**Exercise materials:**

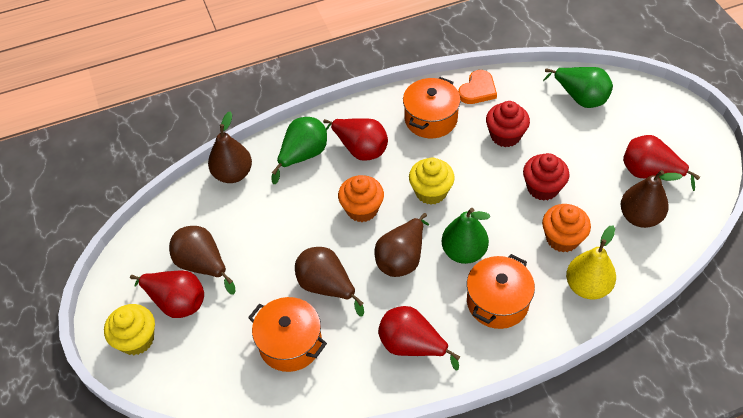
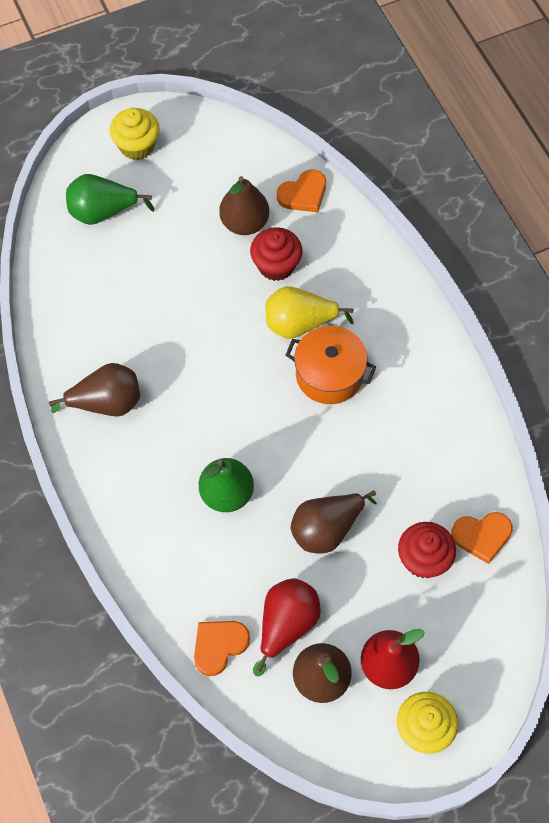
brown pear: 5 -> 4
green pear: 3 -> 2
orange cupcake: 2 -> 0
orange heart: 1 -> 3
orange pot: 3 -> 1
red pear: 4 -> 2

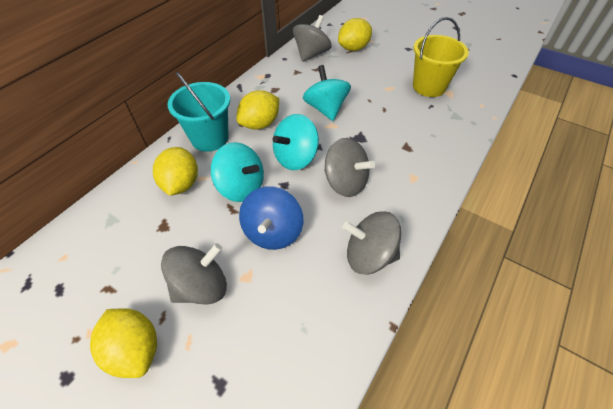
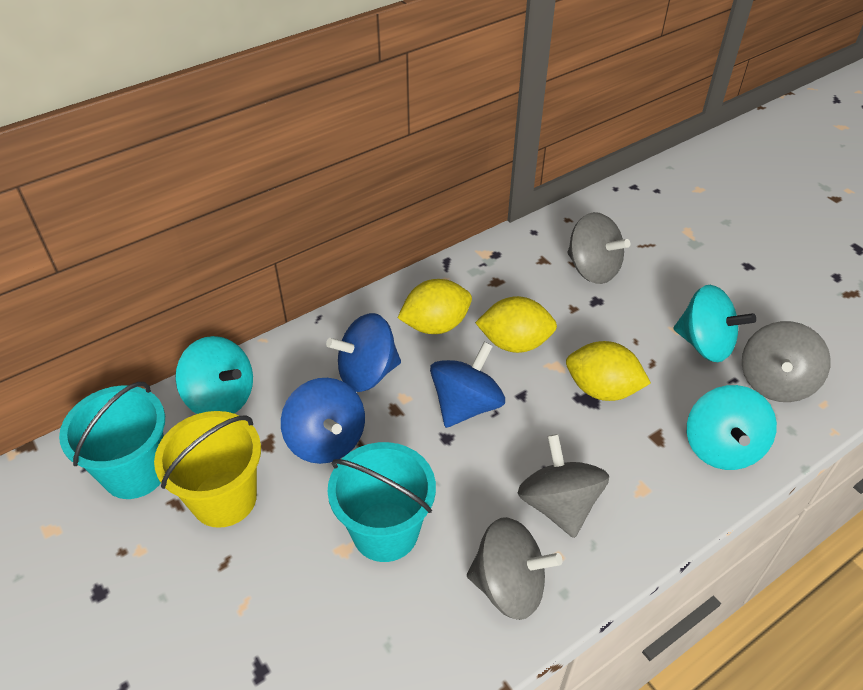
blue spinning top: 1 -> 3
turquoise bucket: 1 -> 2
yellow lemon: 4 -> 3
--
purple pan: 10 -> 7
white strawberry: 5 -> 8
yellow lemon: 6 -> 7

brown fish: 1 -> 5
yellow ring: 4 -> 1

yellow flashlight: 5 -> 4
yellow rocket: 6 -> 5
==
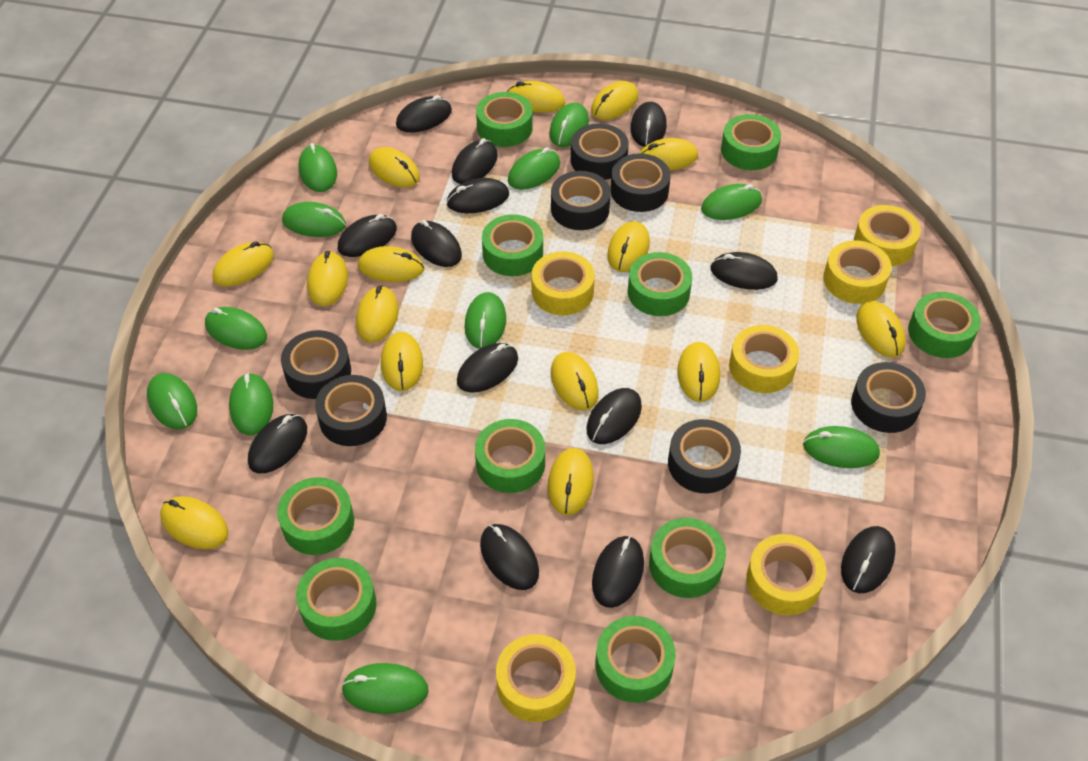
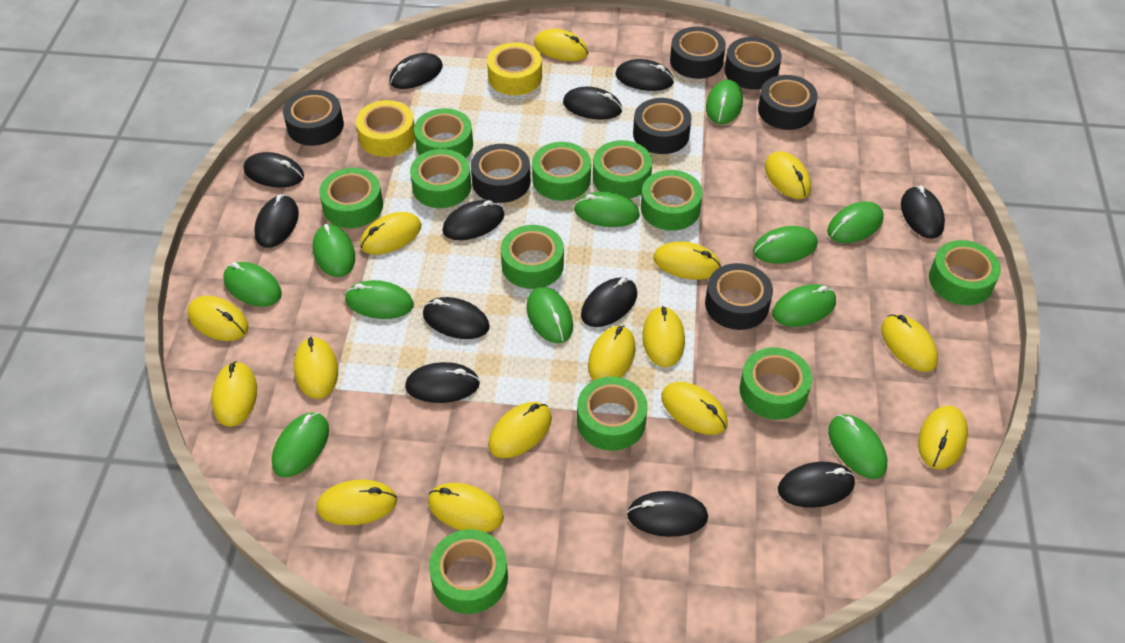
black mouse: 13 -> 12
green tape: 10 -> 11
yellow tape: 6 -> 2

**Try it:** Look through the material above. Transcribe exactly the lines between the ones with "brown pear: 5 -> 4" and "yellow lemon: 4 -> 3", inclusive, and keep pictures out.

**Final answer:**
brown pear: 5 -> 4
green pear: 3 -> 2
orange cupcake: 2 -> 0
orange heart: 1 -> 3
orange pot: 3 -> 1
red pear: 4 -> 2

blue spinning top: 1 -> 3
turquoise bucket: 1 -> 2
yellow lemon: 4 -> 3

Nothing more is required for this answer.